Spatial reasoning data:

- - -

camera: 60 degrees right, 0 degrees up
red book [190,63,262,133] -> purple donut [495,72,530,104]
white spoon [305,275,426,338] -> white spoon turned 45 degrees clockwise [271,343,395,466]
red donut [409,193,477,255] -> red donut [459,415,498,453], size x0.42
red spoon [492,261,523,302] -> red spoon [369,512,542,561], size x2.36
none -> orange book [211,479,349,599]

- - -

Assigned task: In the entries above, find lines with "book" and copy each.

Solution:
red book [190,63,262,133] -> purple donut [495,72,530,104]
none -> orange book [211,479,349,599]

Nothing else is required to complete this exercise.